REQUIRED WORK: Without any pictures, retype exactly the lines from the one with "R1: none -> 1k (RESET, VCC)" through the final line of the records.

RECORDS PROVIDED:
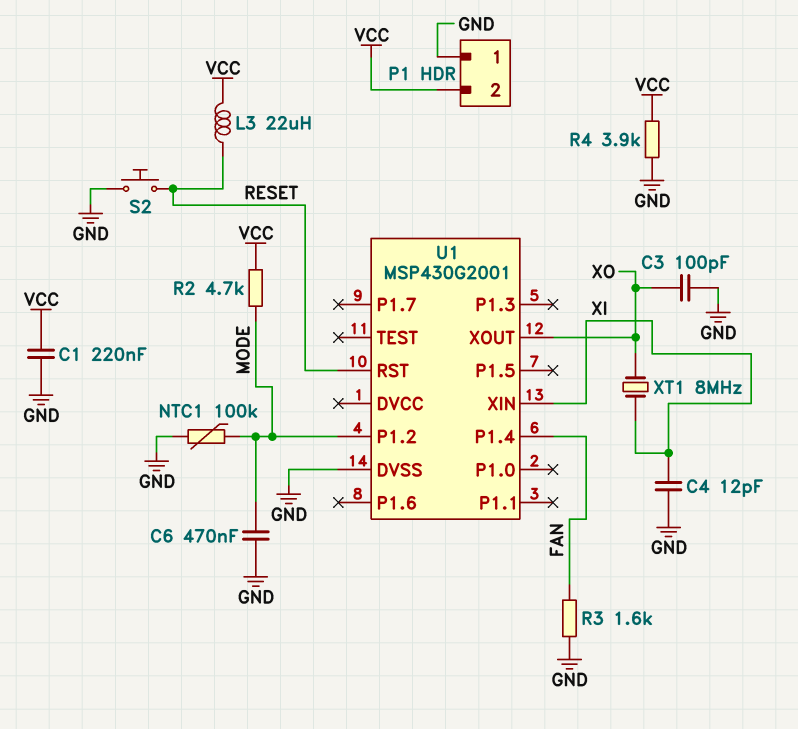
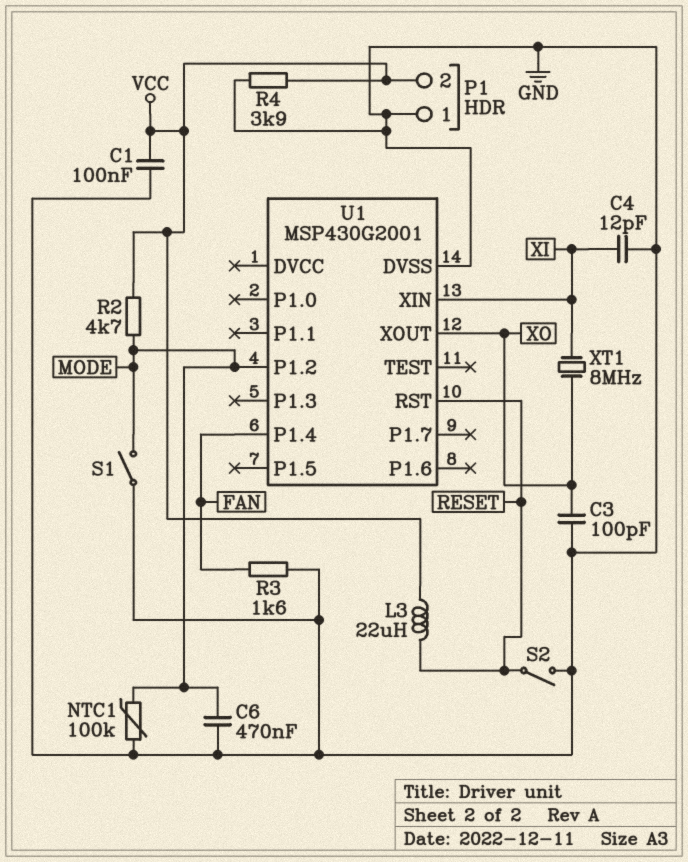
C1: 220nF (GND, VCC) -> 100nF (GND, VCC)
S1: none -> switch (GND, MODE)
S2: button (GND, RESET) -> switch (GND, RESET)

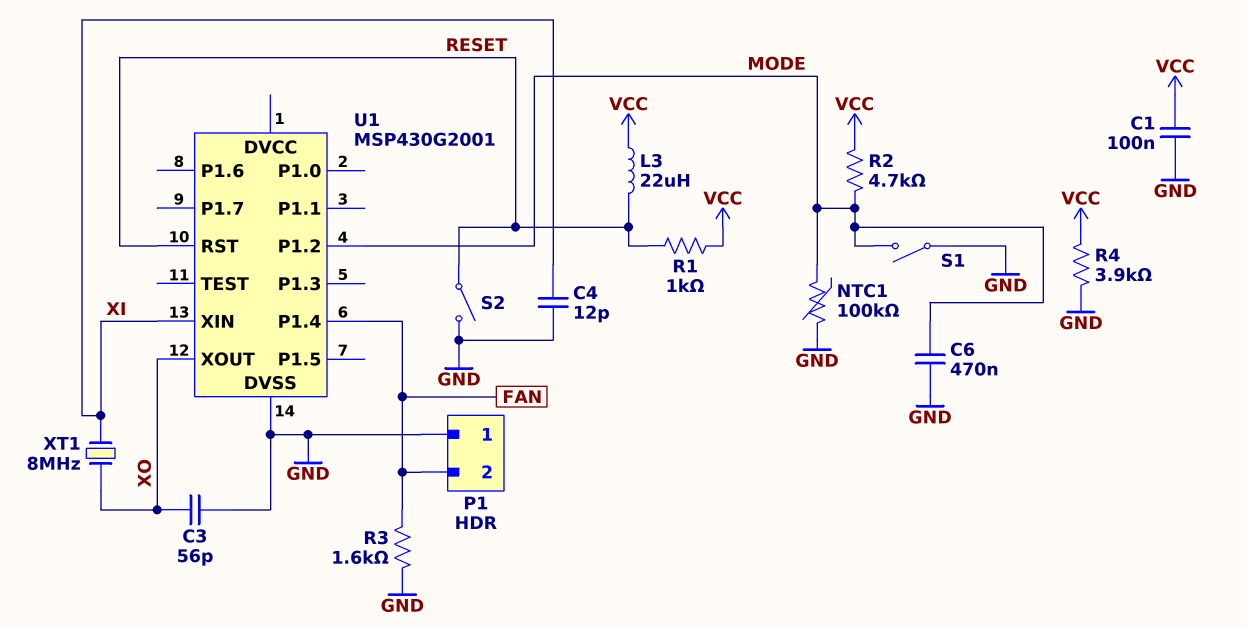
C3: 100pF (GND, XO) -> 56pF (GND, XO)
P1 pin 2: VCC -> FAN
R1: none -> 1k (RESET, VCC)

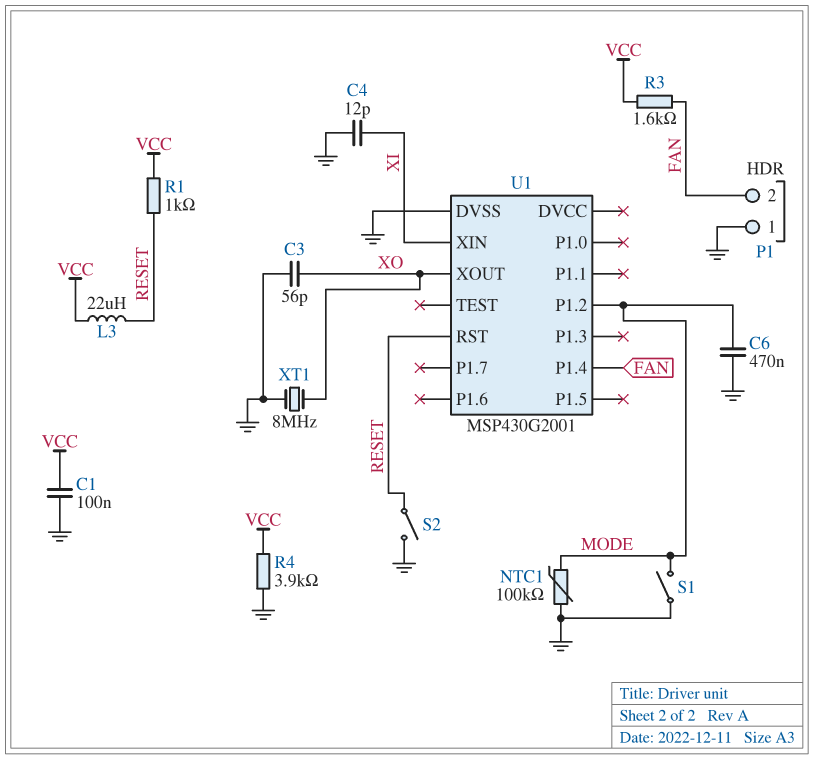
R2: 4.7k (MODE, VCC) -> none
R3: 1.6k (FAN, GND) -> 1.6k (FAN, VCC)
XT1: 8MHz (XI, XO) -> 8MHz (GND, XO)

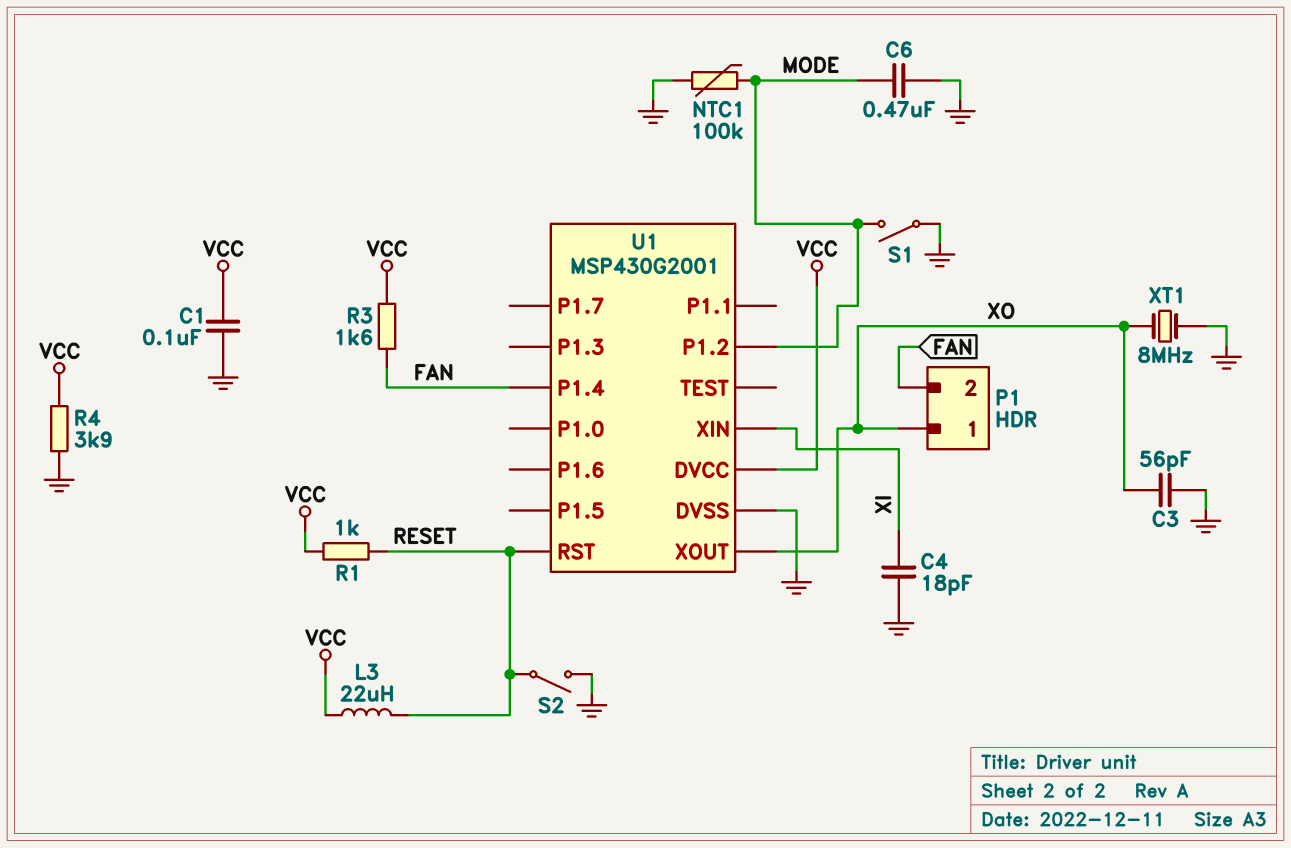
C4: 12pF (GND, XI) -> 18pF (GND, XI)
P1 pin 1: GND -> XO
U1 pin DVCC: none -> VCC

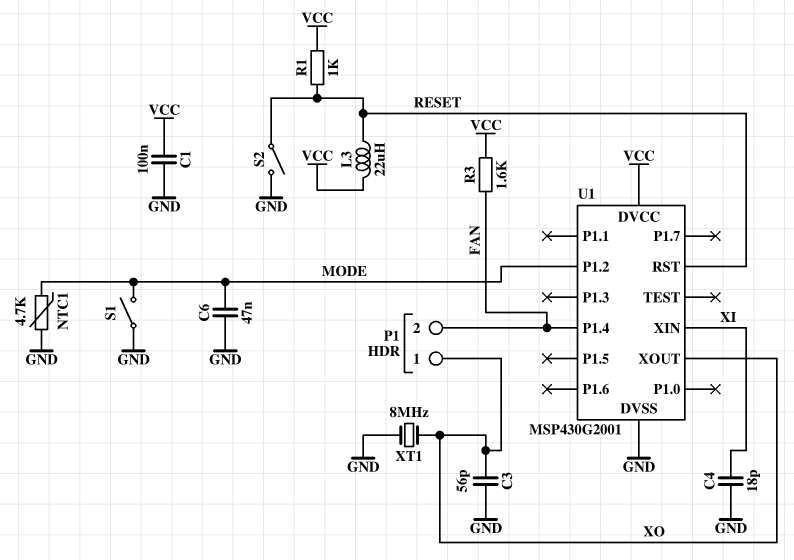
C6: 470nF (GND, MODE) -> 47nF (GND, MODE)
NTC1: 100k (GND, MODE) -> 4.7k (GND, MODE)
R4: 3.9k (GND, VCC) -> none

TASK SOLUTION:
R1: none -> 1k (RESET, VCC)

R2: 4.7k (MODE, VCC) -> none
R3: 1.6k (FAN, GND) -> 1.6k (FAN, VCC)
XT1: 8MHz (XI, XO) -> 8MHz (GND, XO)

C4: 12pF (GND, XI) -> 18pF (GND, XI)
P1 pin 1: GND -> XO
U1 pin DVCC: none -> VCC

C6: 470nF (GND, MODE) -> 47nF (GND, MODE)
NTC1: 100k (GND, MODE) -> 4.7k (GND, MODE)
R4: 3.9k (GND, VCC) -> none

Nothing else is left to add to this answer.